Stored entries
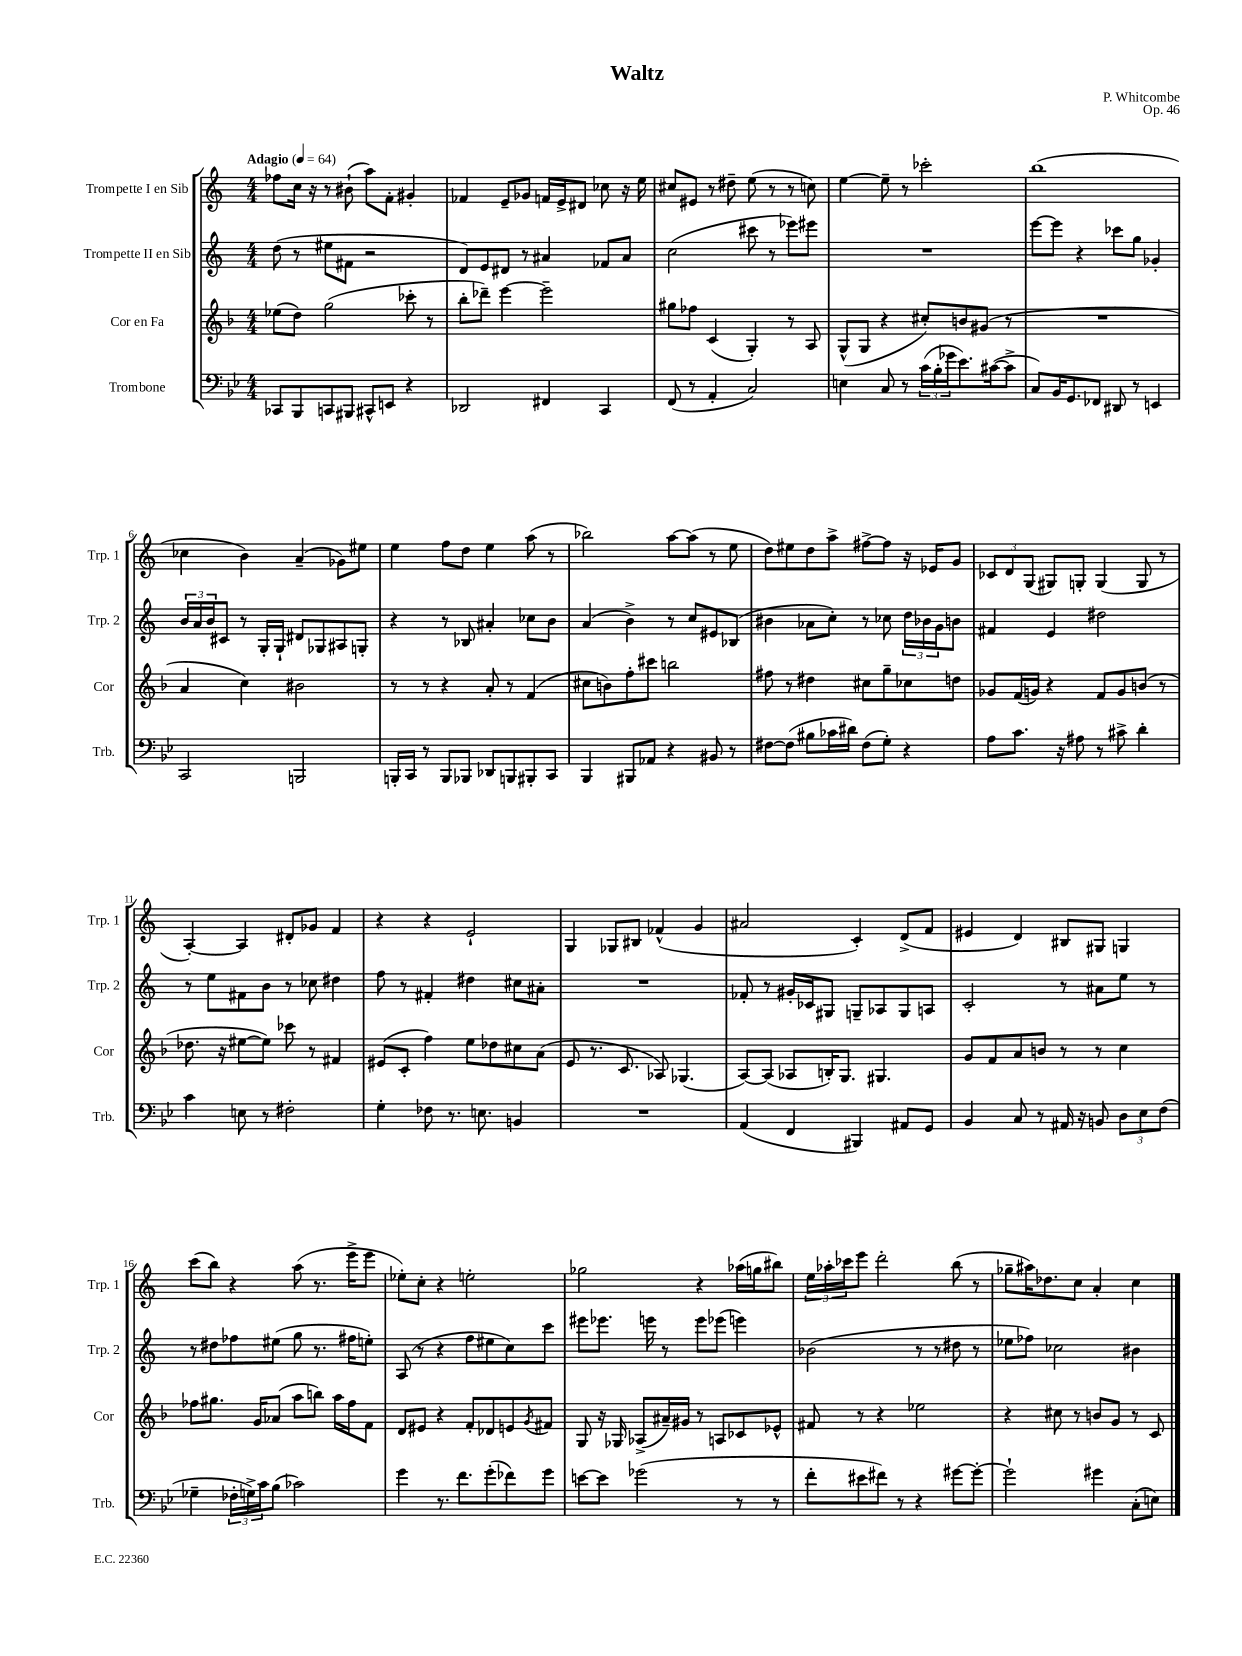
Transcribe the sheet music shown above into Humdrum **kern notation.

**kern	**kern	**kern	**kern
*part4	*part3	*part2	*part1
*staff4	*staff3	*staff2	*staff1
*I"Trombone	*I"Cor en Fa	*I"Trompette II en Sib	*I"Trompette I en Sib
*I'Trb.	*I'Cor	*I'Trp. 2	*I'Trp. 1
*clefF4	*clefG2	*clefG2	*clefG2
*k[b-e-]	*k[b-]	*k[]	*k[]
*M4/4	*M4/4	*M4/4	*M4/4
*MM64	*MM64	*MM64	*MM64
=1	=1	=1	=1
!	!	!	!LO:TX:a:B:t=Adagio
8CC-X/L	(8ee-X\L	(8dd\	8ff-X\L
8BBB-/	8dd\J)	8r	16cc\Jk
.	.	.	16r
8CCn/	(2gg\	8ee#X\L	8r
8BBB#X/J	.	8f#X\J	(8b#X`\
8CC#X^^/L	.	2r	8aa\L)
8EEn/J	.	.	8f'\J
4r	8ccc-X'\	.	4g#X'/
.	8r	.	.
=2	=2	=2	=2
2DD-X/	8bb-'\L	8d/L)	4f-X/
.	8ddd-X~\J)	8e/	.
.	[4eee\	8d#X/J	8e~/L
.	.	8r	8g-X/J
4FF#X/	2eee~\]	4a#X/	16fn/LL
.	.	.	16e^/J
.	.	.	8d#X/J
4CC/	.	8f-X/L	8cc-X\
.	.	8a#/J	16r
.	.	.	16ee\
=3	=3	=3	=3
(8FF/	8gg#X\L	(2cc\	8cc#X/L
8r	8ff-X\J	.	8e#X/J
4AA'/	(4c/	.	8r
.	.	.	8dd#X~\
2C/)	4G'/)	8ccc#X\	(8ee\
.	.	8r	8r
.	8r	8eee-X\L)	8r
.	8A/	8eee#X\J	8ccn\)
=4	=4	=4	=4
4En\	(8G^^/L	1r	[4ee\
.	8G/J	.	.
8C/	4r	.	8ee~\]
8r	.	.	8r
(24c\LL	8cc#X'/L)	.	2ccc-X'\
24B-'\	.	.	.
24g-X\J	.	.	.
8.e-\)	8bn/	.	.
.	(8g#X/J	.	.
([16c#X\k	.	.	.
8c#^\J]	8r	.	.
=5	=5	=5	=5
8C/L)	1r	[8eee\L	(1bb
16BB-/K	.	8eee\J]	.
8.GG/	.	.	.
.	.	4r	.
8FF-X/J	.	.	.
8DD#X/	.	8ccc-X\L	.
8r	.	8gg\J	.
4EEn/	.	4g-X'/	.
!!LO:LB:g=z
=6	=6	=6	=6
2CC/	4a/	24b/LL	4cc-X\
.	.	24a/	.
.	.	24b/J	.
.	.	8c#X/J	.
.	4cc\)	8r	4b\)
.	.	16G'/LL	.
.	.	16G`/JJ	.
2BBBn/	2b#X\	8d#X/L	(4a~/
.	.	8G-X/	.
.	.	8A#X/	8g-X\L)
.	.	8Gn'/J	8ee#X\J
=7	=7	=7	=7
16BBBn'/LL	8r	4r	4ee\
16CC/JJ	.	.	.
8r	8r	.	.
8BBB/L	4r	8r	8ff\L
8BBB-X/J	.	8B-X/	8dd\J
8DD-X/L	8a'/	4a#X'/	4ee\
8BBBn/	8r	.	.
8BBB#X'/	(4f/	8cc-X\L	(8aa\
8CC/J	.	8b\J	8r
=8	=8	=8	=8
4BBB-/	8cc#X\L	(4a/	2bb-X\)
.	8bn\)	.	.
8BBB#X/L	8ff'\	4b^\)	.
8AA-X/J	8ccc#X\J	.	.
4r	2bbn\	8r	[8aa\L
.	.	8cc/L	(8aa\J]
8BB#X/	.	8e#X/	8r
8r	.	(8B-X/J	8ee\
=9	=9	=9	=9
[8F#X\L	8ff#X\	4b#X\	8dd\L)
(8F#\J]	8r	.	8ee#X\
8B#X\L	4dd#X\	8a-X\L	8dd\
16c-X\L	.	8cc'\J)	8aa^\J
16d#X\JJ)	.	.	.
(8F#\L	8cc#X\L	8r	[8ff#X^\L
8G'\J)	8gg~\	8cc-X\	8ff#\J]
4r	8cc-X\	24dd\LL	16r
.	.	24b-X\	.
.	.	.	16e-X/KL
.	.	24g\J	.
.	8ddn\J	8bn\J	8g/J
=10	=10	=10	=10
8A\L	8g-X/L	4f#X/	12c-X/L
.	.	.	12d/
8.c\J	(16f/L	.	.
.	.	.	(12G/J
.	16gn/JJ)	.	.
.	4r	4e/	8G#X/L)
16r	.	.	.
8A#X\	.	.	8Gn'/J
8r	8f/L	2dd#X\	(4G/
8c#X^\	8g/	.	.
4d'\	(8bn/J	.	8G/
.	8r	.	8r
!!LO:LB:g=z
=11	=11	=11	=11
4c\	8.dd-X\	8r	[4A'/)
.	.	8ee\L	.
.	16r	.	.
8En\	[8ee#X\L	8f#X\	4A/]
8r	8ee#\J])	8b\J	.
2F#X'\	8ccc-X\	8r	8d#X'/L
.	8r	8cc-X\	8g-X/J
.	4f#X/	4dd#X\	4f/
=12	=12	=12	=12
4G'\	(8e#X/L	8ff\	4r
.	8c'/J	8r	.
8F-X\	4ff\)	4f#X'/	4r
8.r	.	.	.
.	8ee\L	4dd#X\	2e`/
8.En\	.	.	.
.	8dd-X\	.	.
4BBn/	8cc#X\	8cc#X\L	.
.	(8a\J	8a#X'\J	.
=13	=13	=13	=13
1r	8e/	1r	4G/
.	8.r	.	.
.	.	.	8G-X/L
.	8.c/	.	.
.	.	.	8B#X/J
.	8A-X/)	.	(4f-X^^/
.	(4.G-X/	.	.
.	.	.	4g/
=14	=14	=14	=14
(4AA/	[8A/L)	8f-X'/	2a#X/
.	(8A/J]	8r	.
4FF/	8A-X/L	16g#X'/LL	.
.	.	16c-X/J	.
.	16Bn'/K)	8G#X/J	.
.	8.G/J	.	.
4BBB#X/)	.	8Gn~/L	4c'/)
.	4.G#X/	8A-X/	.
8AA#X/L	.	8G/	(8d^/L
8GG/J	.	8An/J	8f/J
=15	=15	=15	=15
4BB-/	8g/L	2c'/	4e#X/
.	8f/	.	.
8C/	8a/	.	4d/)
8r	8bn/J	.	.
16AA#X/	8r	8r	8B#X/L
16r	.	.	.
8BBn/	8r	8a#X\L	8G#X/J
12D\L	4cc\	8ee\J	4Gn/
12E-\	.	.	.
.	.	8r	.
(12F\J	.	.	.
!!LO:LB:g=z
=16	=16	=16	=16
4G-X~\	8ff-X\L	8r	(8ccc\L
.	8.gg#X\J	8dd#X\L	8bb\J)
24F-X'\LL	.	8ff-X\	4r
24Gn^\)	.	.	.
.	16g/KL	.	.
24c\J	.	.	.
(8B-\J	(8a-X/J	(8ee#X\J	.
2c-X\)	8aa\L	8gg\	(8aa\
.	8bbn\J)	8.r	8.r
.	16aa\LL	.	.
.	16ff-\J	16ff#X\KL	16eee^\KL
.	8f\J	8een'\J)	8eee\J
=17	=17	=17	=17
4g\	8d/L	(8A/	8ee-X'\L)
.	8e#X/J	8r	8cc'\J
8.r	4r	4r	4r
8.f\L	.	.	.
.	8f'/L	8ff\L	2een'\
(8g'\	8d-X/	8ee#X\	.
8f-X\)	8en/	8cc\)	.
.	8qg/	.	.
8g\J	8f#X/J	8ccc\J	.
=18	=18	=18	=18
[8en\L	8G/	8eee#X\L	2gg-X\
8e\J]	16r	8.eee-X\J	.
.	16G-X/	.	.
(2g-X\	(8A-X^/L	.	.
.	.	16eeen\	.
.	16a#X~/L)	8r	.
.	16g#X/JJ	.	.
.	8r	8eee\L	4r
.	8An/L	(8eee-X\J	.
8r	8c-X/	4eeen\)	(16aa-X\LL
.	.	.	16ggn\J
8r	8e-X^^/J	.	8bb#X\J)
=19	=19	=19	=19
8f'\L	8f#X/	(2b-X\	24ee\LL
.	.	.	24aa-X'\
.	.	.	24ccc-X\J
8e#X\	8r	.	8eee\J
8f#X\J)	4r	.	2ddd'\
8r	.	.	.
4r	2ee-X\	8r	.
.	.	8r	.
[8g#X\L	.	8dd#X\	(8bb\
8g#'\J_	.	8r	8r
=20	=20	=20	=20
2g#`\]	4r	8ee-X\L	8gg-X~\L
.	.	8ff-X\J)	16aa#X\K)
.	.	.	8.dd-X\
.	8cc#X\	2cc-X\	.
.	8r	.	8cc\J
4g#X\	8bn/L	.	4a'/
.	8g/J	.	.
(8C'\L	8r	4b#X\	4cc\
8En\J)	8c/	.	.
==	==	==	==
*-	*-	*-	*-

_Task goal_:
Locate every line above that contains the string "kern" and copy each of those lines.

_Full output_:
Transcribe the sheet music shown above into Humdrum **kern notation.
**kern	**kern	**kern	**kern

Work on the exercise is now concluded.